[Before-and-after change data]
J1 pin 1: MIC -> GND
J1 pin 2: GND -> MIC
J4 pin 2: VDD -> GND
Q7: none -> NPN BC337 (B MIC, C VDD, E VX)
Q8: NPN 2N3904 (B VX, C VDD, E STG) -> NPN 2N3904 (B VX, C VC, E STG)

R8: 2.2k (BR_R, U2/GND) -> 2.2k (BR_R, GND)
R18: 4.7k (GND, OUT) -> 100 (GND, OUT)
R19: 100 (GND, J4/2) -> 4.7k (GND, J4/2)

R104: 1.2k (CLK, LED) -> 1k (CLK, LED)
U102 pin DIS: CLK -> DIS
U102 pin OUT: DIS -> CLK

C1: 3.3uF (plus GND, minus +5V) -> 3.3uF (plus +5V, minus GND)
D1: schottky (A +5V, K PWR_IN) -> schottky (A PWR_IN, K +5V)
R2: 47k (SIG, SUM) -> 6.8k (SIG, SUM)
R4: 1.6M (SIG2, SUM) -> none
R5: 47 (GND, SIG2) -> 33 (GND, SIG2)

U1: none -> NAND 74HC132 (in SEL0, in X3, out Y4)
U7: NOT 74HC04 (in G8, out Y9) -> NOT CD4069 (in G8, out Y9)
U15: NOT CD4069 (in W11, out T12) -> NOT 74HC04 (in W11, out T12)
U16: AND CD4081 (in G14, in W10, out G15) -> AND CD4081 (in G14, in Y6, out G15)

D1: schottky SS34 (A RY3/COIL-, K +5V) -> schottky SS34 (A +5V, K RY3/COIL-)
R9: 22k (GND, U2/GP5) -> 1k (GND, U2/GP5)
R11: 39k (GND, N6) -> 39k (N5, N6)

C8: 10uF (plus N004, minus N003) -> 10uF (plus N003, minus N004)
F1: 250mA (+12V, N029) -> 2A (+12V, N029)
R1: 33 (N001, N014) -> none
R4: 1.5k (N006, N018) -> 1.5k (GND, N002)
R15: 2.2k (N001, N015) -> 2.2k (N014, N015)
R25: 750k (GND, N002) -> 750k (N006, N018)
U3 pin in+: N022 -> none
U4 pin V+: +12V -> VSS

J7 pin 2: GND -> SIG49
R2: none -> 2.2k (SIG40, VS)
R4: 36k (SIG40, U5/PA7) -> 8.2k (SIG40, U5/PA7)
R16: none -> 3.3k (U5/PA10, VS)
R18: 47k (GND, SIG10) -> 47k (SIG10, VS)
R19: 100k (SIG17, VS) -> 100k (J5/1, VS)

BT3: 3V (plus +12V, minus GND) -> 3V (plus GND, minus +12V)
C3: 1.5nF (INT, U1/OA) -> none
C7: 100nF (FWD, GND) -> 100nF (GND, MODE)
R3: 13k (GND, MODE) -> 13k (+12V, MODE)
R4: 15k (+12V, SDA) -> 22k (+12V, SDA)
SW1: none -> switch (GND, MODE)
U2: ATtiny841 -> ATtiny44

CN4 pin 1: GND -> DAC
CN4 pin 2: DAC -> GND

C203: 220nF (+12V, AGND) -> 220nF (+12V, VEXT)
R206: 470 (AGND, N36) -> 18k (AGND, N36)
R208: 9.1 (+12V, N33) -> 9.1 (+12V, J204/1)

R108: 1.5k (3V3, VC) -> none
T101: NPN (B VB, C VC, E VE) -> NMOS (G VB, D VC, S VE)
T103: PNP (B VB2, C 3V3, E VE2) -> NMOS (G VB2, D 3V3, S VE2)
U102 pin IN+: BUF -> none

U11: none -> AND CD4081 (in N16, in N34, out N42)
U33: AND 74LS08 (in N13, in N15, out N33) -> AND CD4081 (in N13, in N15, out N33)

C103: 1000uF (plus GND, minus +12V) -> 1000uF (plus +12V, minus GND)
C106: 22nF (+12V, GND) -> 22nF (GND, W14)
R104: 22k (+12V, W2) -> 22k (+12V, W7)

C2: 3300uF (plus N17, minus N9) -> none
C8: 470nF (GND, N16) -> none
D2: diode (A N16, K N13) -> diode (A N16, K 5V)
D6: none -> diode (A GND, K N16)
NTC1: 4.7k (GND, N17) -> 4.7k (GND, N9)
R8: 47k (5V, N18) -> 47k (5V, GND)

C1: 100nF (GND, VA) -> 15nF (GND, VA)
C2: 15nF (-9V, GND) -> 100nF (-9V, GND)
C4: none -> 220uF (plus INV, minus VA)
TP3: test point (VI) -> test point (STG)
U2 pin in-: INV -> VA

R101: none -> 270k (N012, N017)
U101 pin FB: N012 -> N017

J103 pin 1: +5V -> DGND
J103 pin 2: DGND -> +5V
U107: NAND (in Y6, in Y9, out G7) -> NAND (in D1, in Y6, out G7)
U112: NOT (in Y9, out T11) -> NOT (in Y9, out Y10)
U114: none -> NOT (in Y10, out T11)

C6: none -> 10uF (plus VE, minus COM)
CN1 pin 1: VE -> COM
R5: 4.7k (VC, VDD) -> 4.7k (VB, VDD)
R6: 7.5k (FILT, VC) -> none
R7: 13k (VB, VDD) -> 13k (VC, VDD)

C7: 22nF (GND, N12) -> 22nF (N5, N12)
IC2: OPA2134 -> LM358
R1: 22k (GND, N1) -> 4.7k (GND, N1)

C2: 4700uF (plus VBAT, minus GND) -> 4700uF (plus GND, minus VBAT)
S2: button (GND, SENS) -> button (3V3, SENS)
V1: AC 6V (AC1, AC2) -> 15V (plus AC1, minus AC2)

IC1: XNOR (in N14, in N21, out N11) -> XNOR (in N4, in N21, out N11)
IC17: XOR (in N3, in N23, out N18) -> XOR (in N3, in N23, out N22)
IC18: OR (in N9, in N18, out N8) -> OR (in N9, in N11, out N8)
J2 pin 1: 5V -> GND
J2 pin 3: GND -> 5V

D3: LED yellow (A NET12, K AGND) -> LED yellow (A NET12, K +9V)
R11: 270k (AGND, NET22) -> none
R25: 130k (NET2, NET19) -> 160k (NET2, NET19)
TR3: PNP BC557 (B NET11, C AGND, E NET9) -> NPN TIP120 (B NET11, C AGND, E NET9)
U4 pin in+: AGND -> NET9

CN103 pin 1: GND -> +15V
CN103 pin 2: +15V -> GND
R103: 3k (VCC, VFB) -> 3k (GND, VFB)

### Assigned task
Copy all lines from the data above that contain the word "schottky".

### Written reply
D1: schottky (A +5V, K PWR_IN) -> schottky (A PWR_IN, K +5V)
D1: schottky SS34 (A RY3/COIL-, K +5V) -> schottky SS34 (A +5V, K RY3/COIL-)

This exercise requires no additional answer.